- [WHAT YOU HAVE TO DO]:
Return an exact transcript of the material below from the line containing "wardrobe: (1126, 839) -> (837, 943), moved" through its final line, and no other lines.

**********

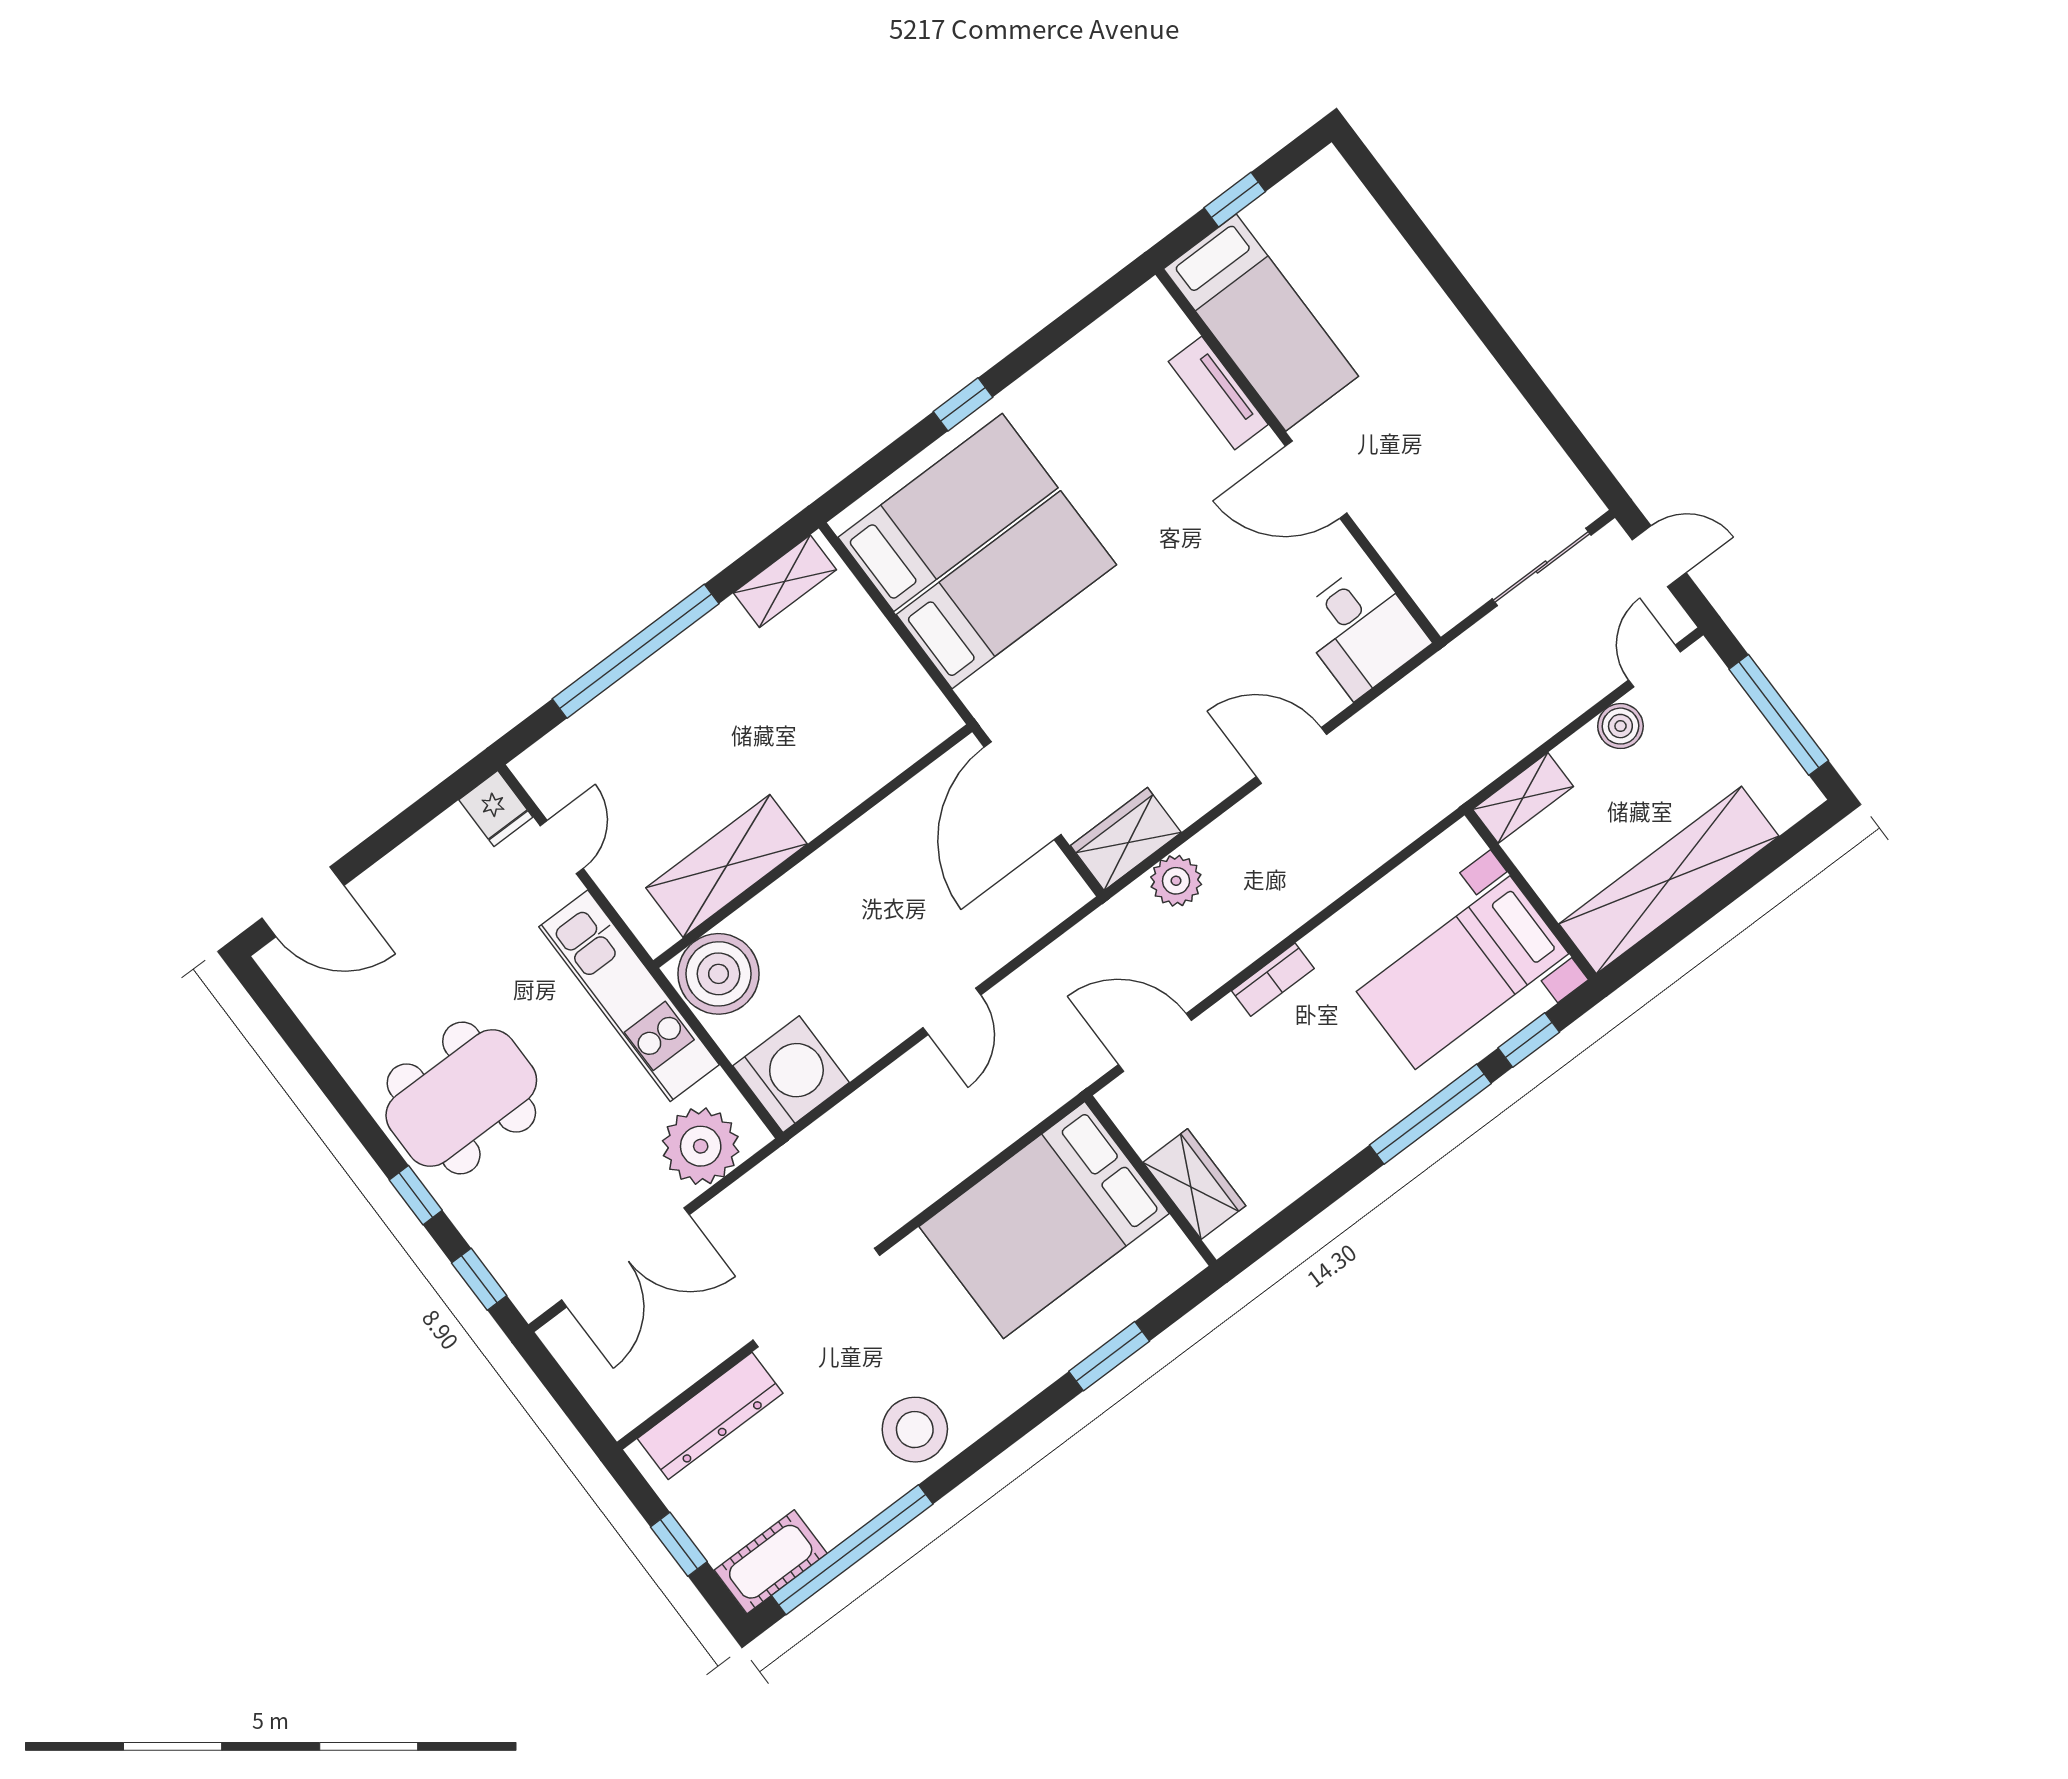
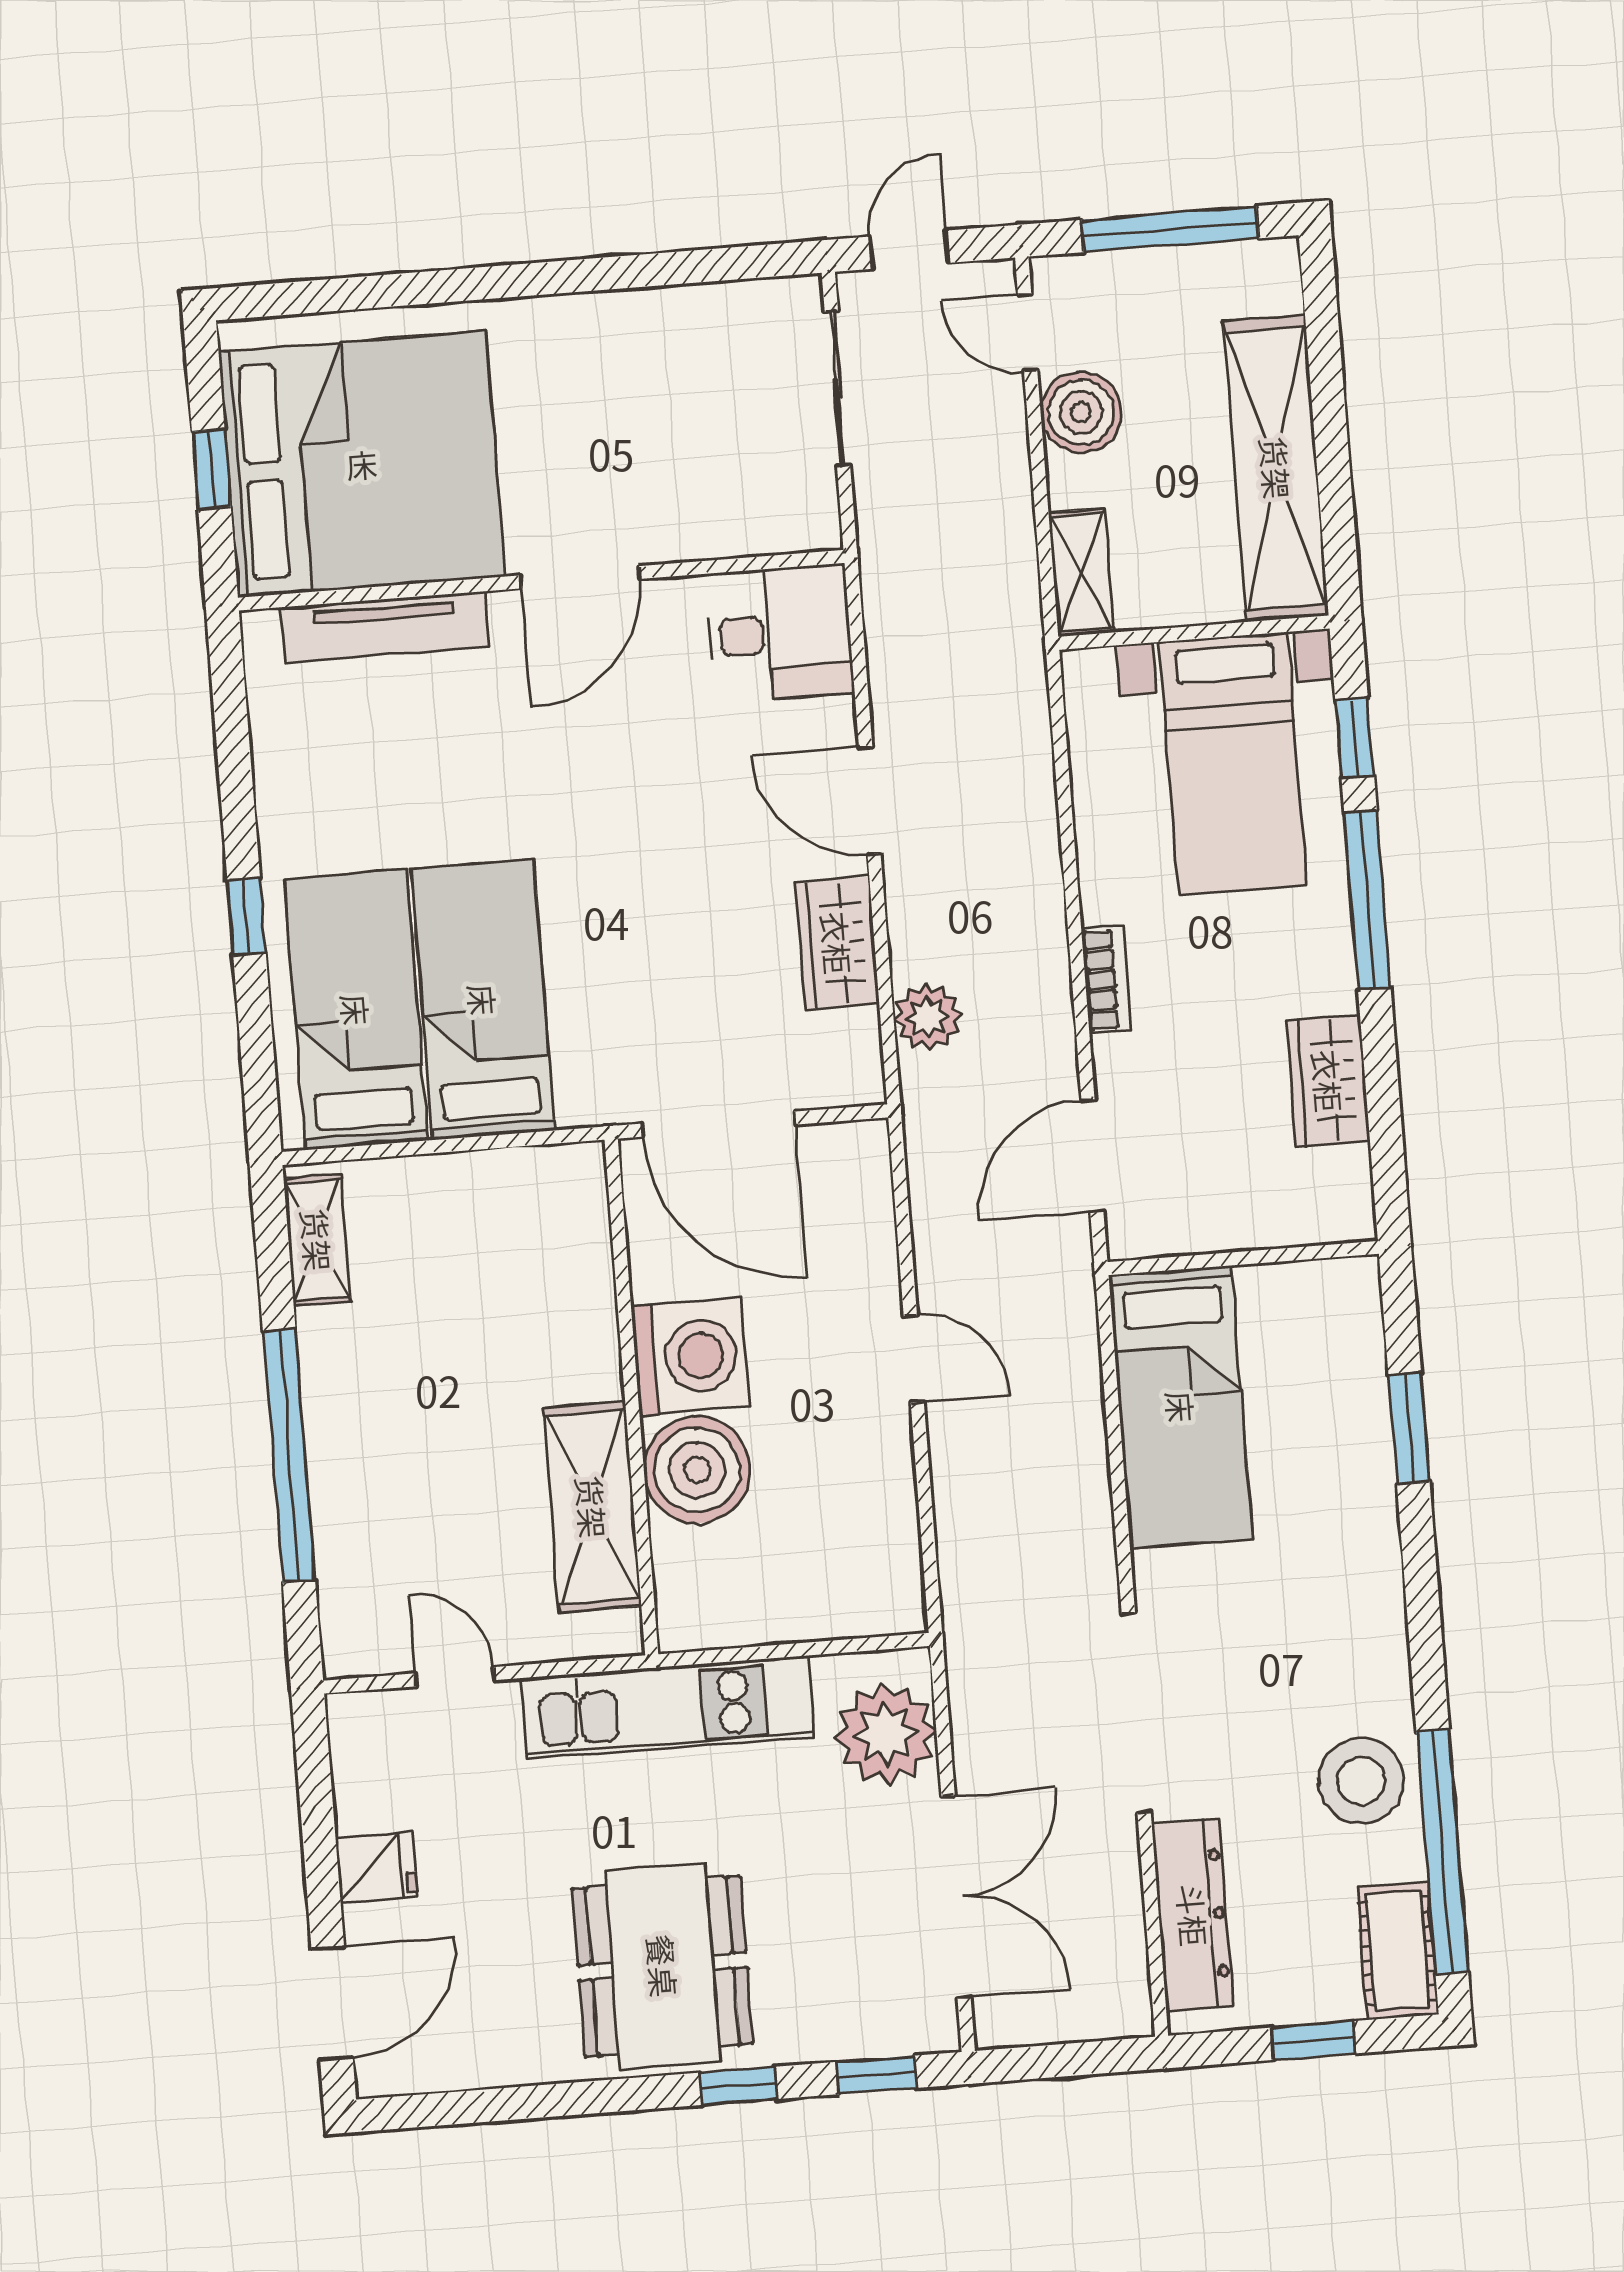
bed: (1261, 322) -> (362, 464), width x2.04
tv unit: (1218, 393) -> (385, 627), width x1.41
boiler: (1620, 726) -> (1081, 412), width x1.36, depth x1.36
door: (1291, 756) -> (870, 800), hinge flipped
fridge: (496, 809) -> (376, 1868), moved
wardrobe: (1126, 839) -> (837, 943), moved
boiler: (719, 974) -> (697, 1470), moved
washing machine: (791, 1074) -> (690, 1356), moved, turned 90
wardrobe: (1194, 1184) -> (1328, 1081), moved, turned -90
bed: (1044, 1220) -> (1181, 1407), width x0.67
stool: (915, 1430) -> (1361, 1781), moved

**********

- [OUTPUT OF THE EXERCISE]:
wardrobe: (1126, 839) -> (837, 943), moved
boiler: (719, 974) -> (697, 1470), moved
washing machine: (791, 1074) -> (690, 1356), moved, turned 90
wardrobe: (1194, 1184) -> (1328, 1081), moved, turned -90
bed: (1044, 1220) -> (1181, 1407), width x0.67
stool: (915, 1430) -> (1361, 1781), moved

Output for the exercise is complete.